Work item - Leave out the pictures and copy everything else in the entries exactly.

Exercise data -
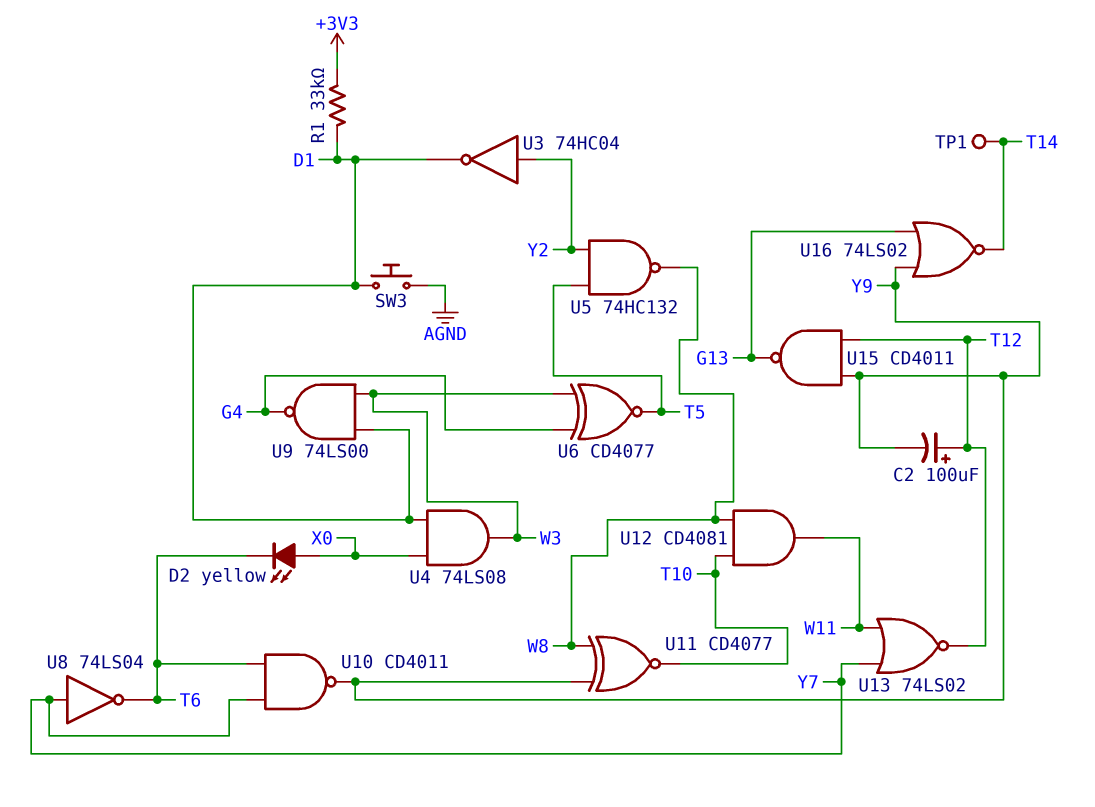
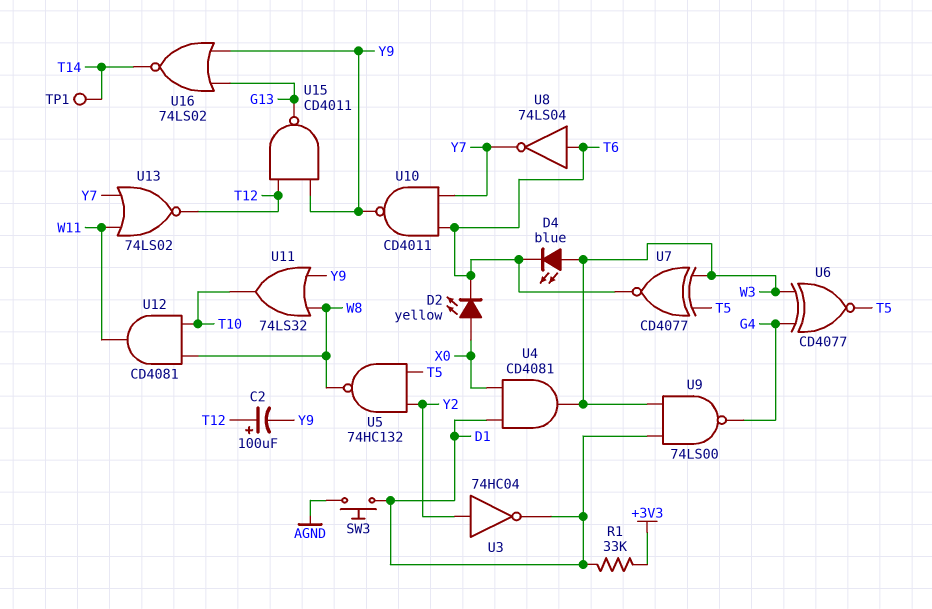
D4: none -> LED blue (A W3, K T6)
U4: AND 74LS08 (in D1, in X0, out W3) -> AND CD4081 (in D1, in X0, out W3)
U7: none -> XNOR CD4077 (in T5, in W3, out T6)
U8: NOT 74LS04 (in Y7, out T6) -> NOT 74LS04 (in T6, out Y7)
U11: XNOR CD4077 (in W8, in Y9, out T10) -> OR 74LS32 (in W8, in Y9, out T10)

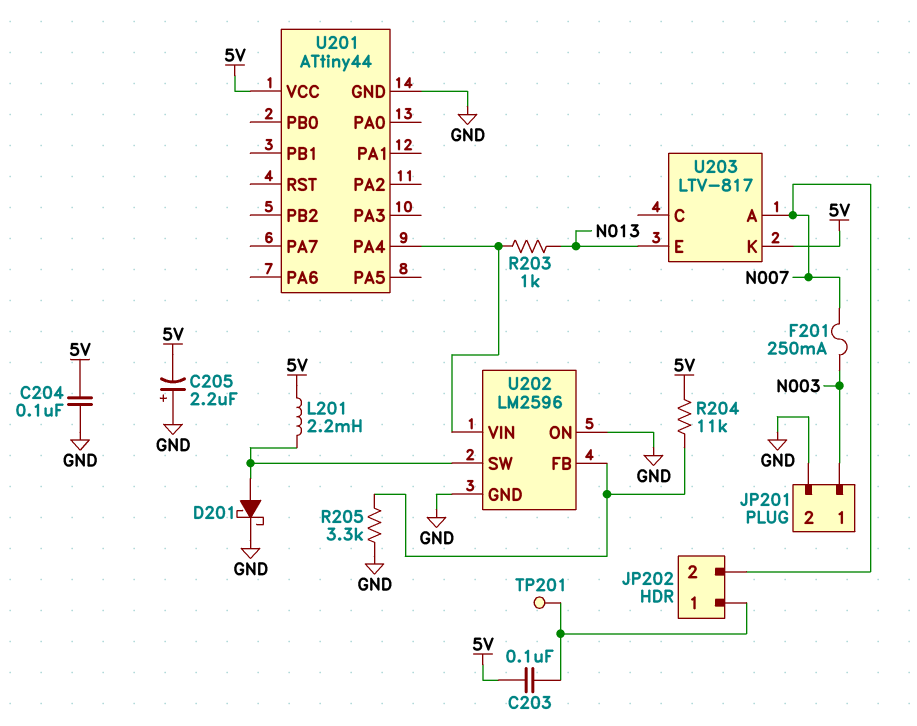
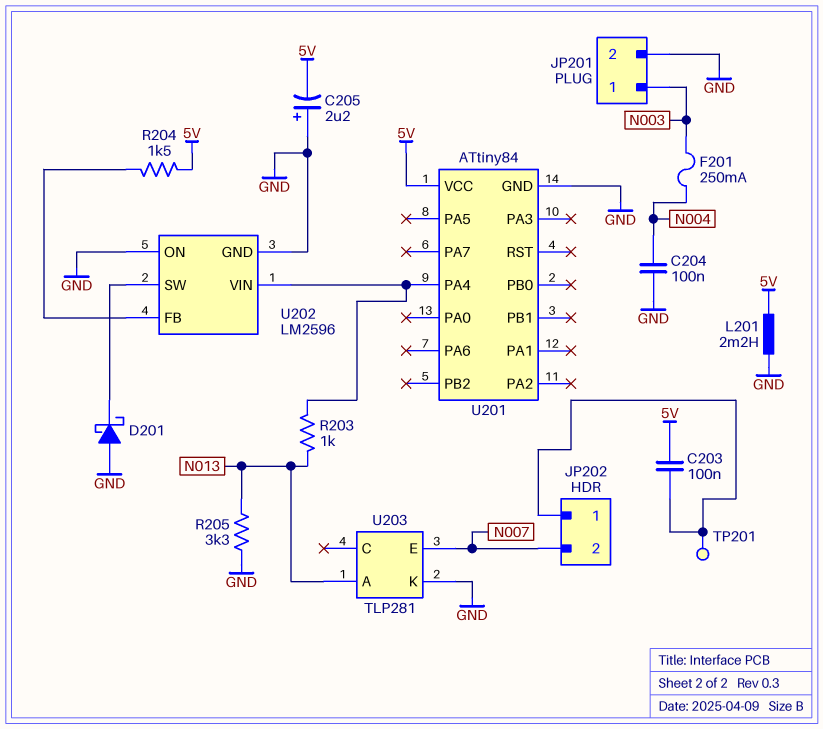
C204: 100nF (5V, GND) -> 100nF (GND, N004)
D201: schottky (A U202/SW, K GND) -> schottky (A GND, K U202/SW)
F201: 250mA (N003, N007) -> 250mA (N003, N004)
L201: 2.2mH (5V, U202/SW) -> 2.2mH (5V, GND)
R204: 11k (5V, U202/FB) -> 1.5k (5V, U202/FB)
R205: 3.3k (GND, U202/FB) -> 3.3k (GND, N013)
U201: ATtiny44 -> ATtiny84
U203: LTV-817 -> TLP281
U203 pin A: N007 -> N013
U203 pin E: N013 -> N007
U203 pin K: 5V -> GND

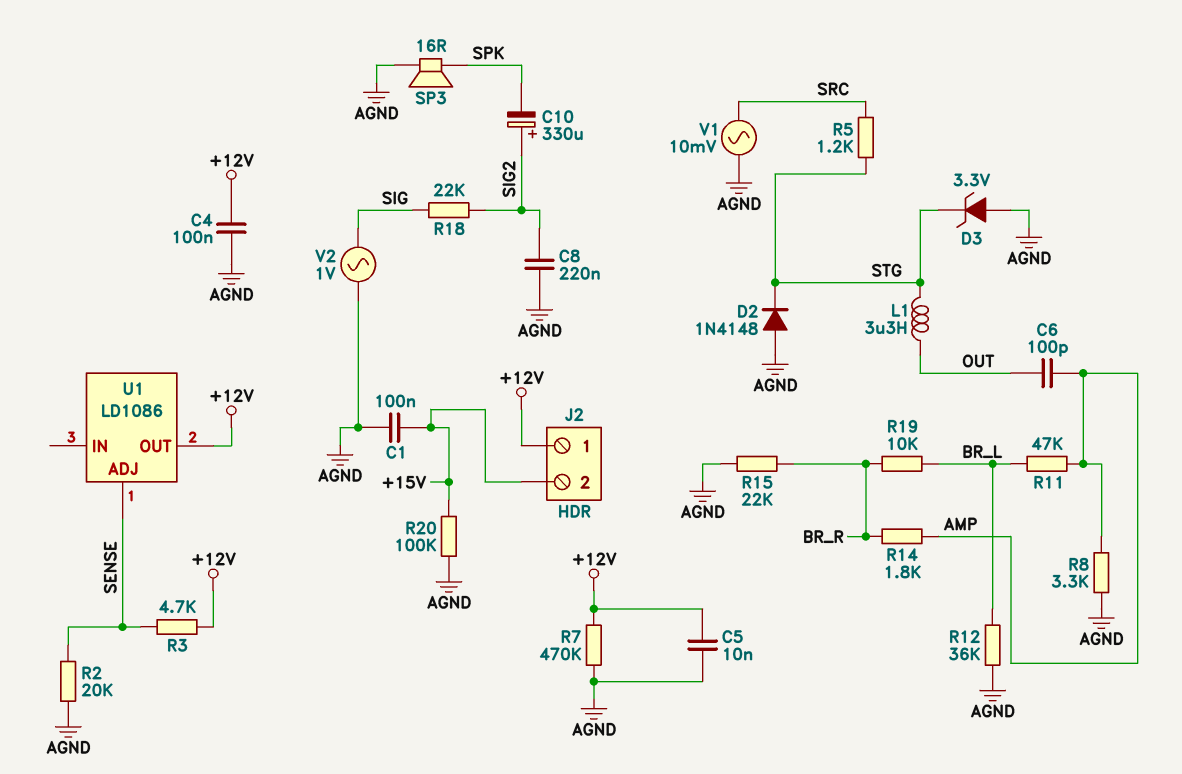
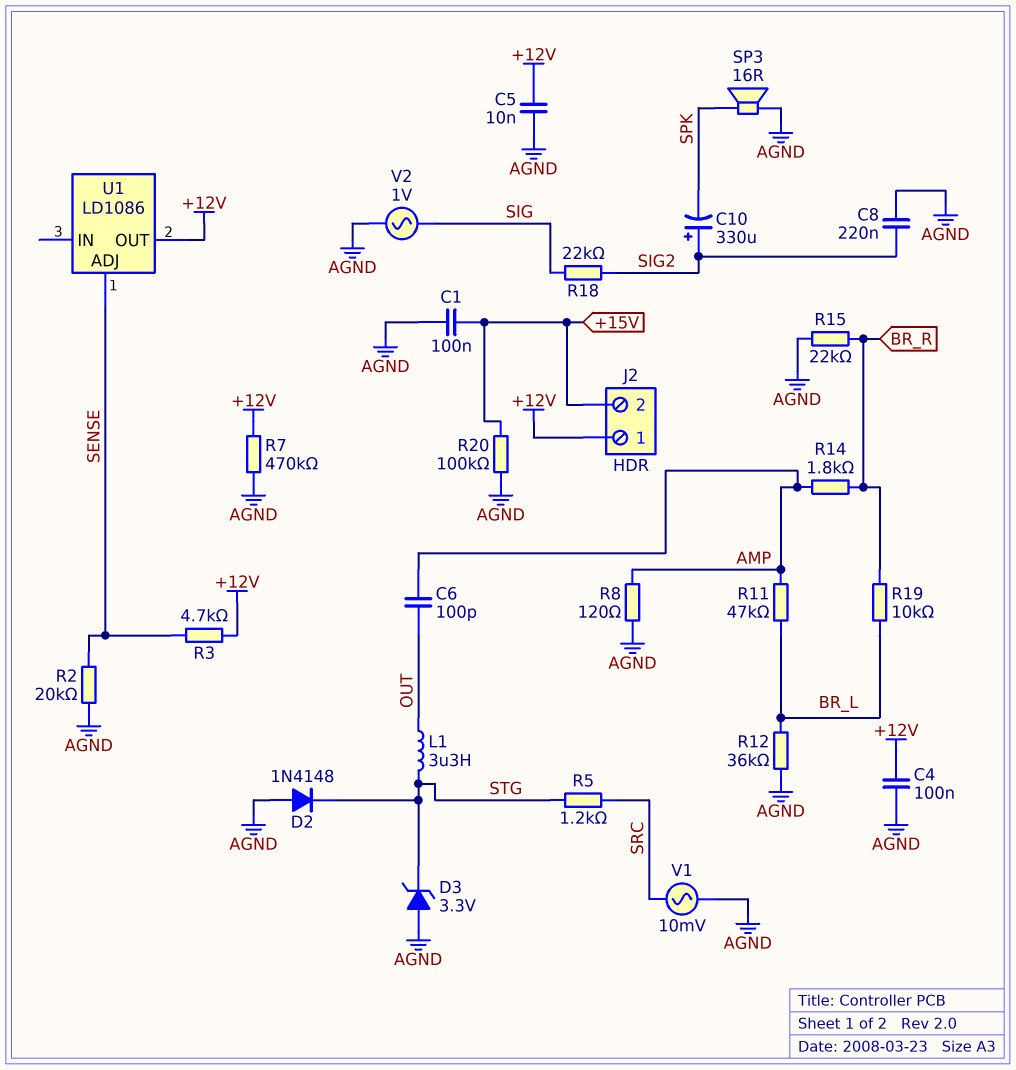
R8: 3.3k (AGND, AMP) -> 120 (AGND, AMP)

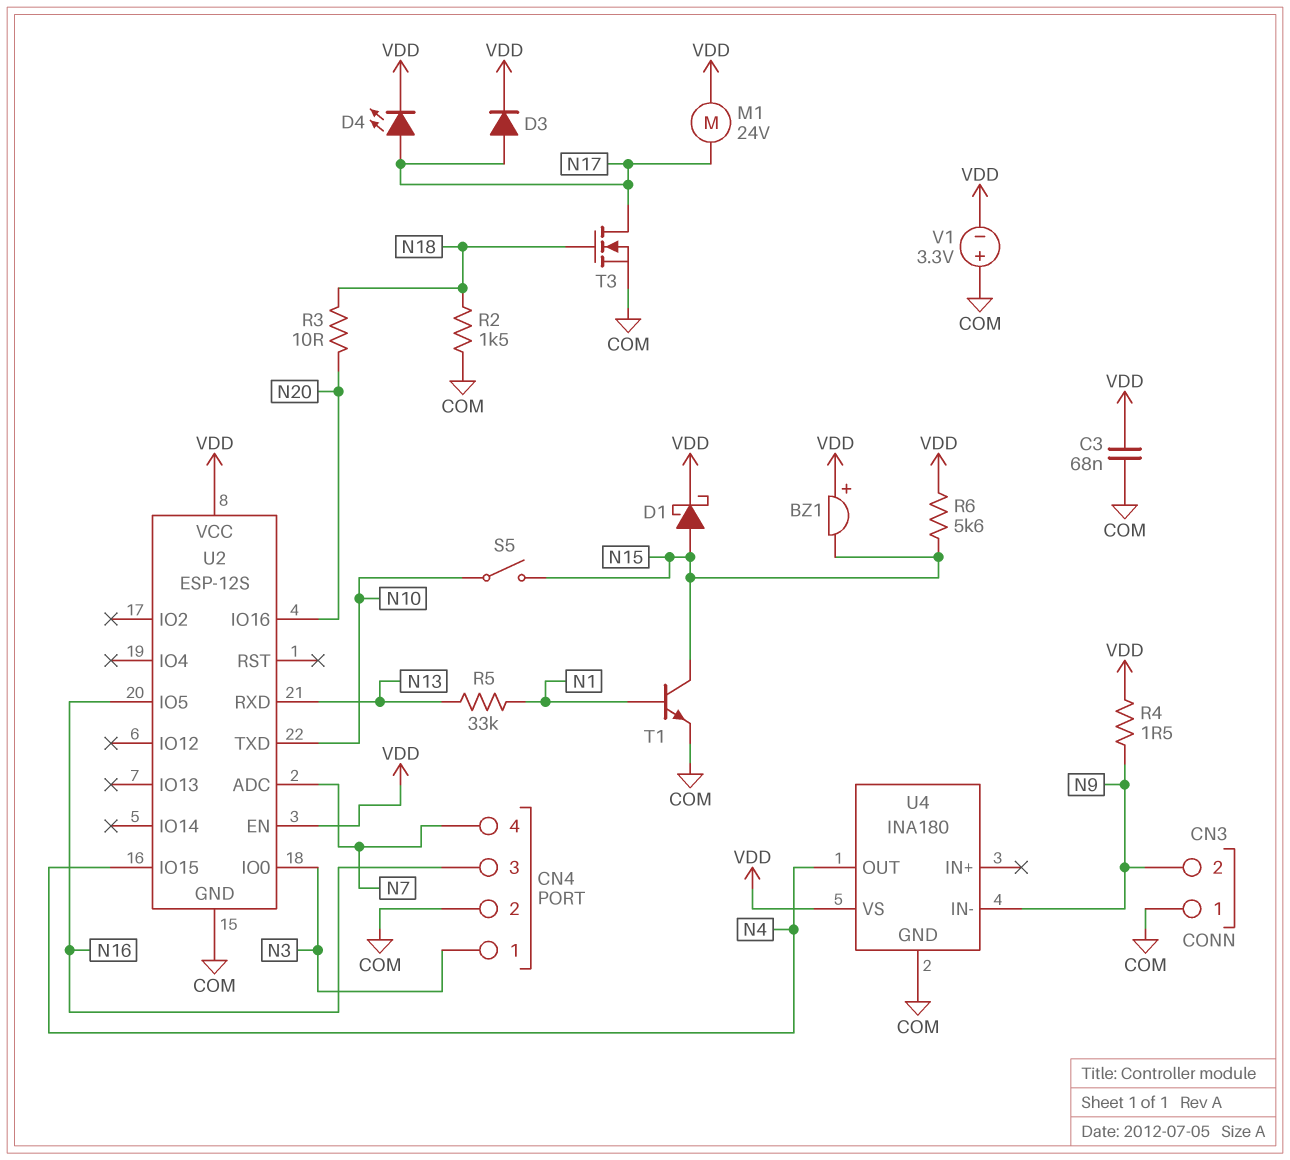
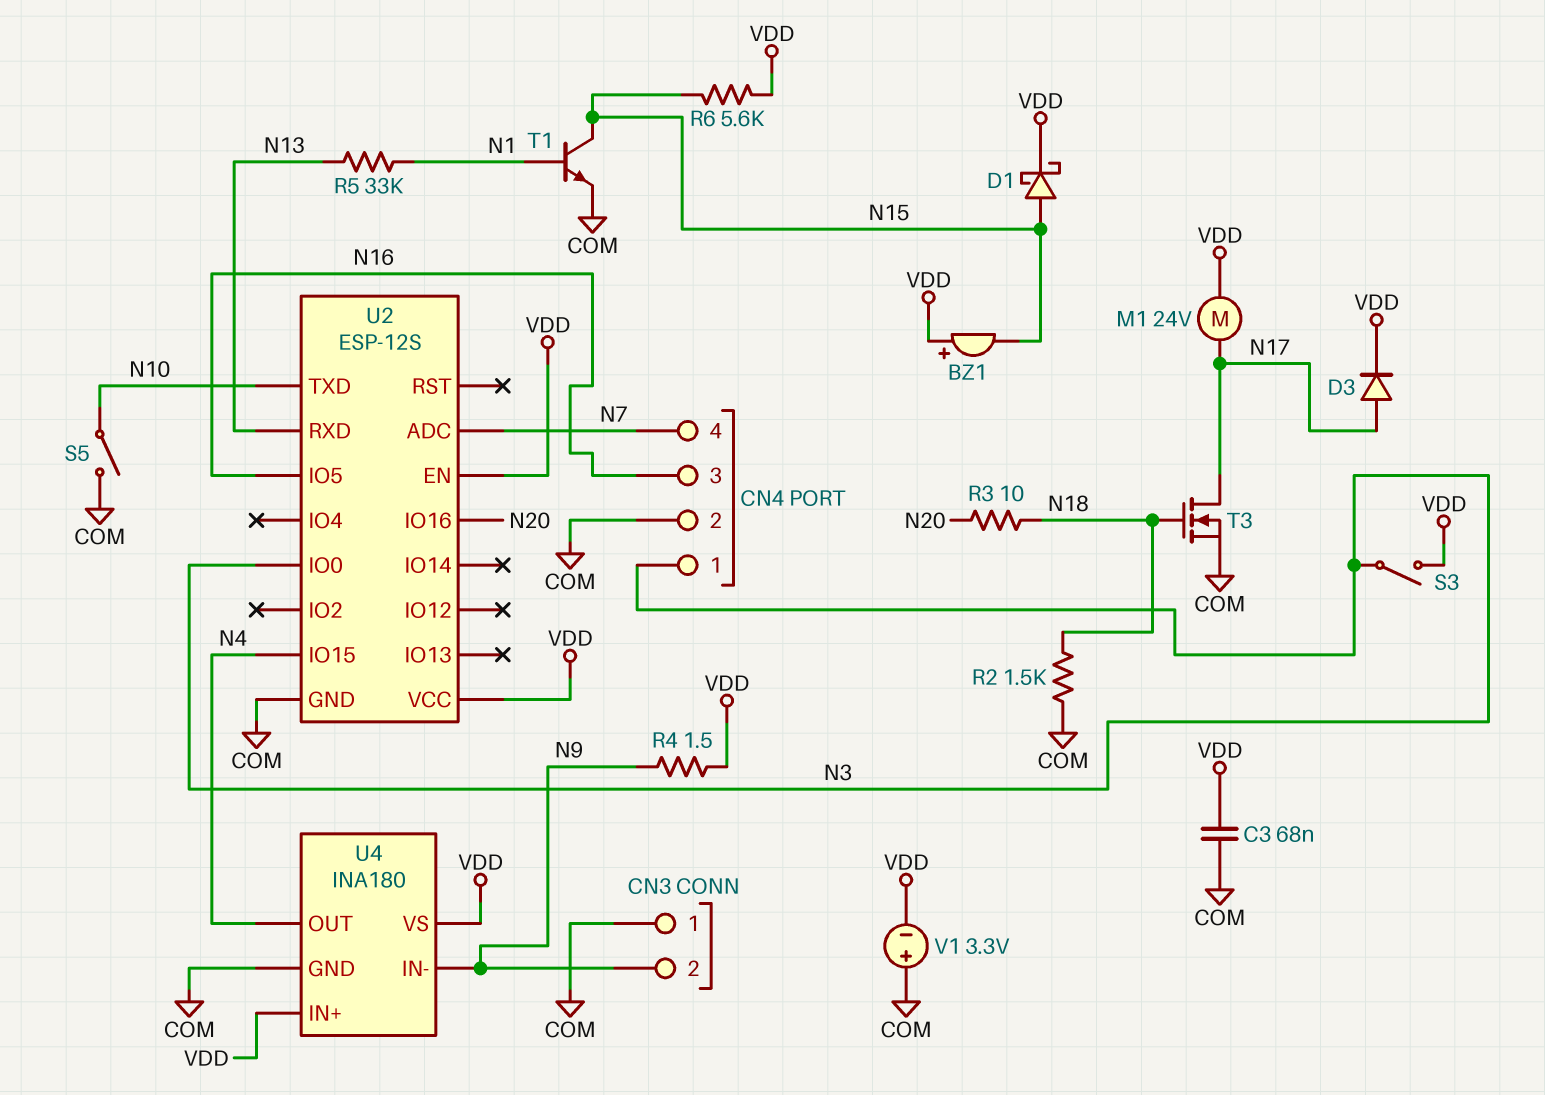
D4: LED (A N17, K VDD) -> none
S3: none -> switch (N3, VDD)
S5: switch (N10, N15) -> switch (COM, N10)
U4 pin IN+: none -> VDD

Completed task -
D4: none -> LED blue (A W3, K T6)
U4: AND 74LS08 (in D1, in X0, out W3) -> AND CD4081 (in D1, in X0, out W3)
U7: none -> XNOR CD4077 (in T5, in W3, out T6)
U8: NOT 74LS04 (in Y7, out T6) -> NOT 74LS04 (in T6, out Y7)
U11: XNOR CD4077 (in W8, in Y9, out T10) -> OR 74LS32 (in W8, in Y9, out T10)

C204: 100nF (5V, GND) -> 100nF (GND, N004)
D201: schottky (A U202/SW, K GND) -> schottky (A GND, K U202/SW)
F201: 250mA (N003, N007) -> 250mA (N003, N004)
L201: 2.2mH (5V, U202/SW) -> 2.2mH (5V, GND)
R204: 11k (5V, U202/FB) -> 1.5k (5V, U202/FB)
R205: 3.3k (GND, U202/FB) -> 3.3k (GND, N013)
U201: ATtiny44 -> ATtiny84
U203: LTV-817 -> TLP281
U203 pin A: N007 -> N013
U203 pin E: N013 -> N007
U203 pin K: 5V -> GND

R8: 3.3k (AGND, AMP) -> 120 (AGND, AMP)

D4: LED (A N17, K VDD) -> none
S3: none -> switch (N3, VDD)
S5: switch (N10, N15) -> switch (COM, N10)
U4 pin IN+: none -> VDD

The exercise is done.